Image sets with object changes:
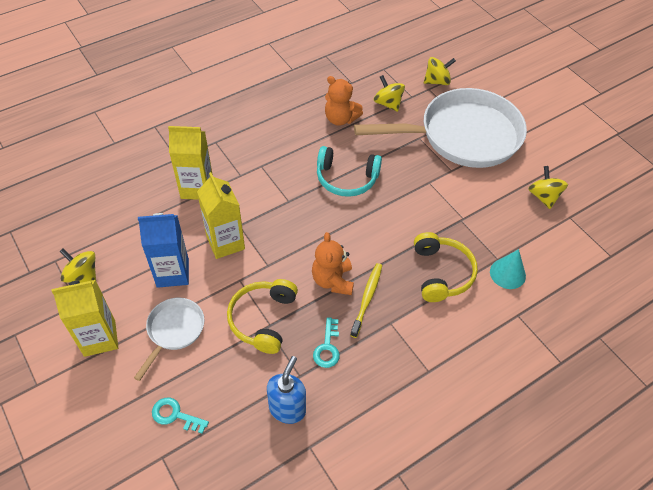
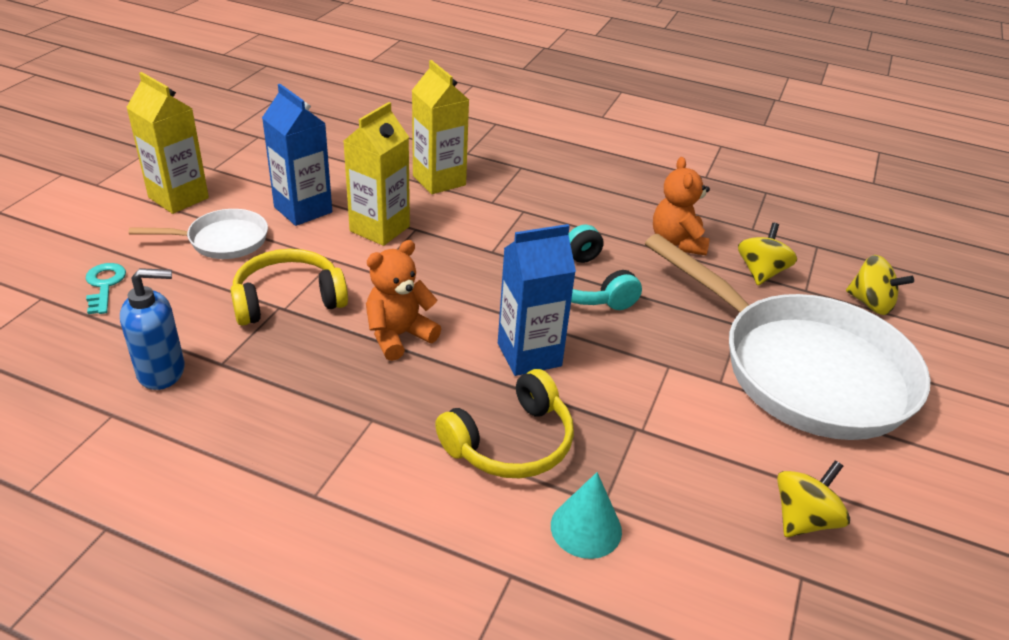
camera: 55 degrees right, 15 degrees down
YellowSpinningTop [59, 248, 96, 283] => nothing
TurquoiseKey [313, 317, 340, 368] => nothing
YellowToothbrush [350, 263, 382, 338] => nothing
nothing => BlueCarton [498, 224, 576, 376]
==
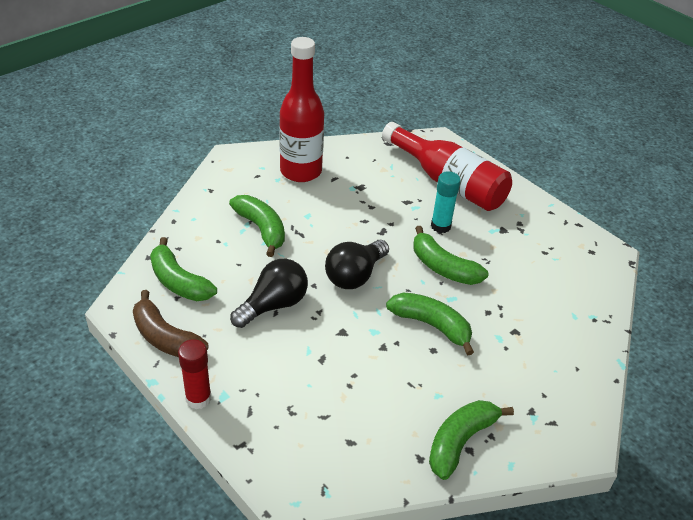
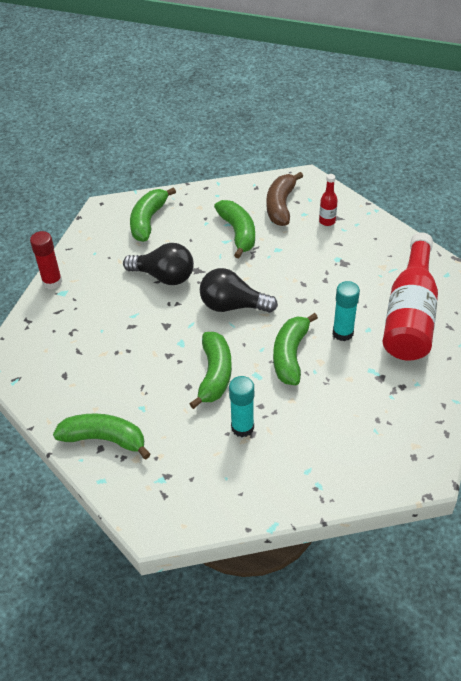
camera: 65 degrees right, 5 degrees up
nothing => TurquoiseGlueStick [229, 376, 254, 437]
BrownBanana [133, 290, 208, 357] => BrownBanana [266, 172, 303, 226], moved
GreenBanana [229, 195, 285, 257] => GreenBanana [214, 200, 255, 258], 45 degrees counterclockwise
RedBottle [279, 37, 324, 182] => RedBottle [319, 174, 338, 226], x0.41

To do: From the records above, copy only the lines starting with the line that holds "nothing => TurquoiseGlueStick" and going on through the line that holds "RedBottle [279, 37, 324, 182]", exactly as written.

Written answer:
nothing => TurquoiseGlueStick [229, 376, 254, 437]
BrownBanana [133, 290, 208, 357] => BrownBanana [266, 172, 303, 226], moved
GreenBanana [229, 195, 285, 257] => GreenBanana [214, 200, 255, 258], 45 degrees counterclockwise
RedBottle [279, 37, 324, 182] => RedBottle [319, 174, 338, 226], x0.41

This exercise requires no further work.